INFORMATION SHOWN >>
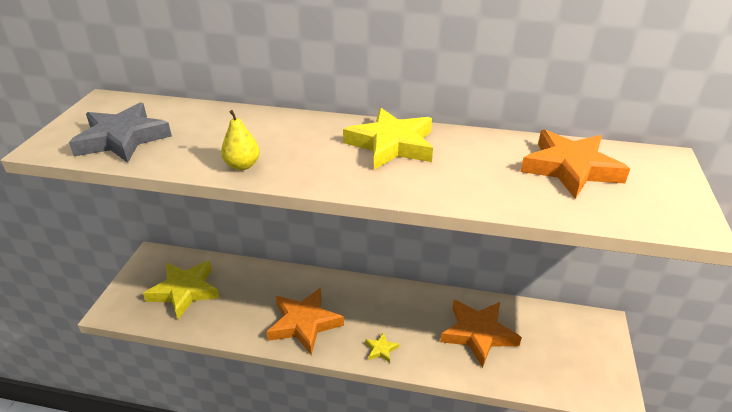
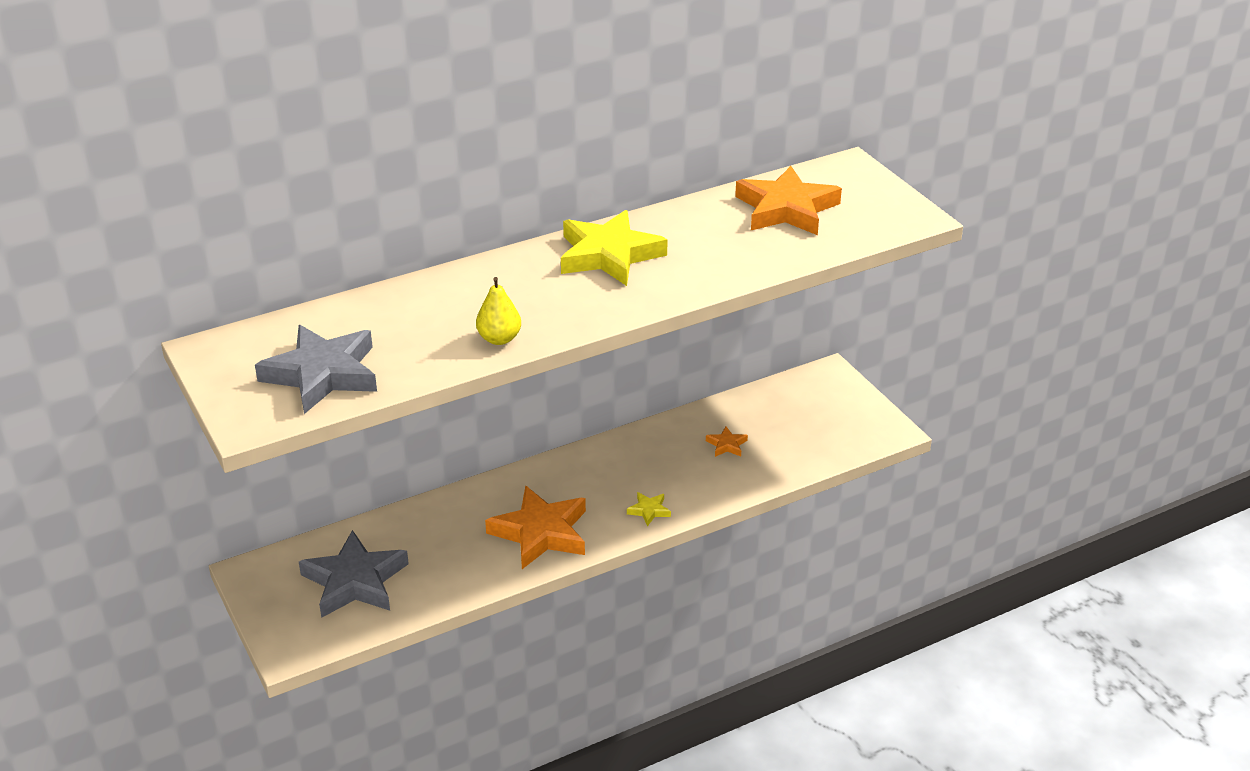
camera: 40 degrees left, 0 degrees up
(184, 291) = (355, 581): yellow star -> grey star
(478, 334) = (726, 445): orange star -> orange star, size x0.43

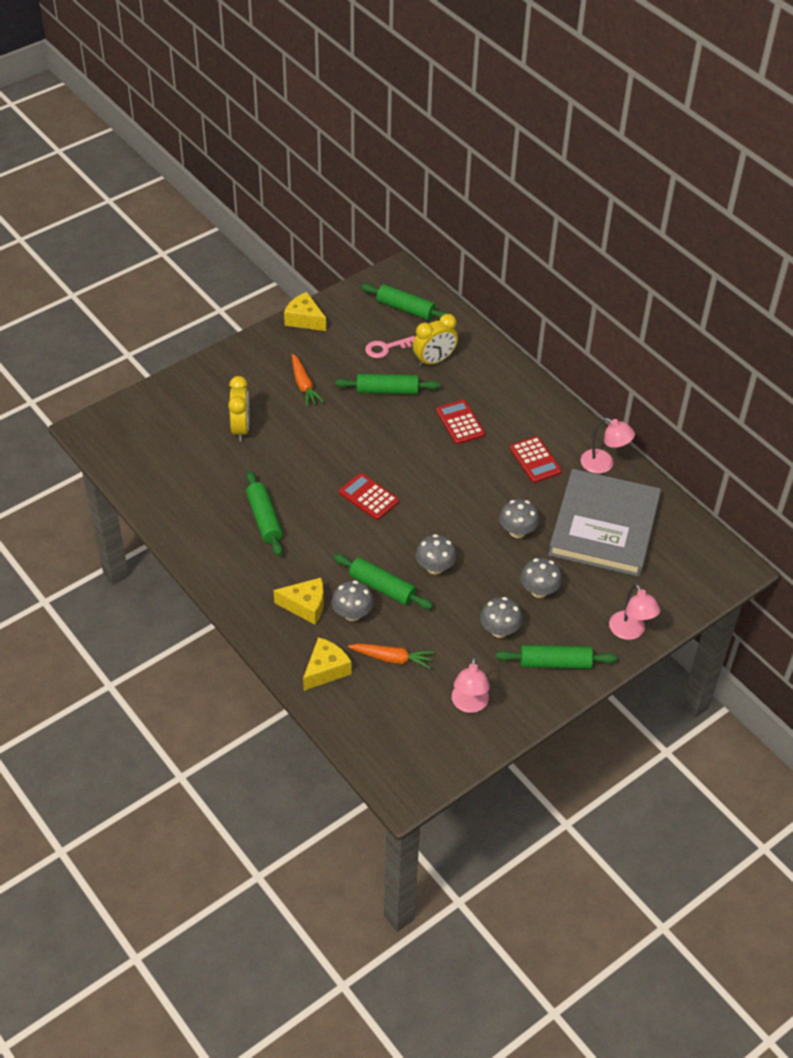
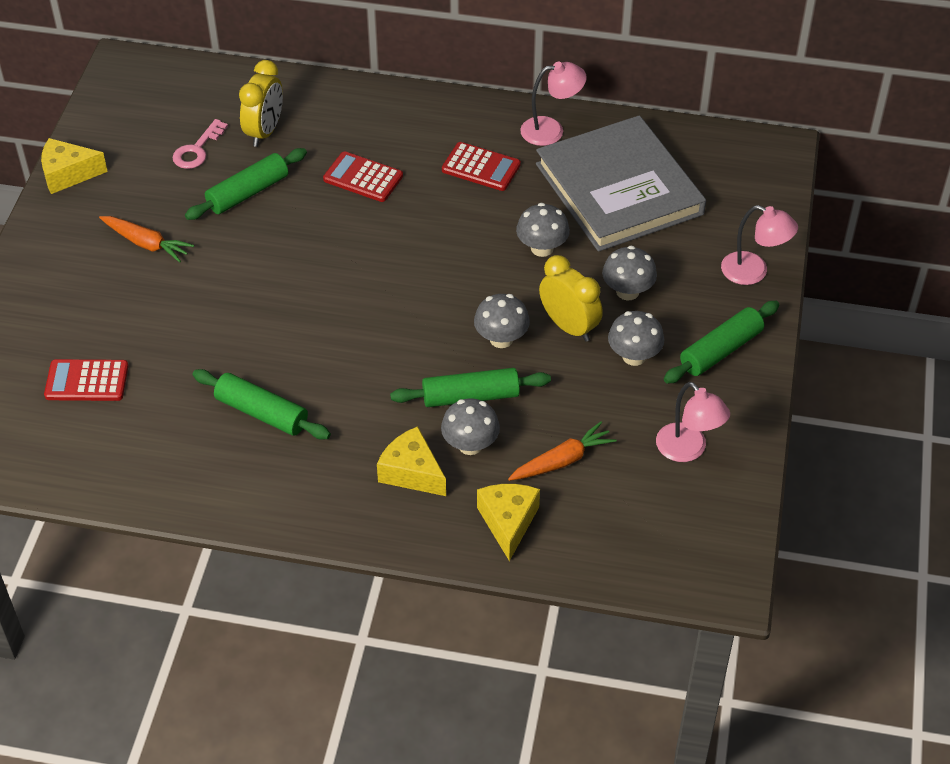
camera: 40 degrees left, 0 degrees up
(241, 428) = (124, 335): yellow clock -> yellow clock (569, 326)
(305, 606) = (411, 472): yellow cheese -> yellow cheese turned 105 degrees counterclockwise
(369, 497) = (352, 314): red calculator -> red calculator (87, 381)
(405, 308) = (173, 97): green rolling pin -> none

TASK REQUIREMENTS >> The records above are to be duplicated exactly, pictures left out.

YOUR SOLUTION >>
camera: 40 degrees left, 0 degrees up
(184, 291) = (355, 581): yellow star -> grey star
(478, 334) = (726, 445): orange star -> orange star, size x0.43

camera: 40 degrees left, 0 degrees up
(241, 428) = (124, 335): yellow clock -> yellow clock (569, 326)
(305, 606) = (411, 472): yellow cheese -> yellow cheese turned 105 degrees counterclockwise
(369, 497) = (352, 314): red calculator -> red calculator (87, 381)
(405, 308) = (173, 97): green rolling pin -> none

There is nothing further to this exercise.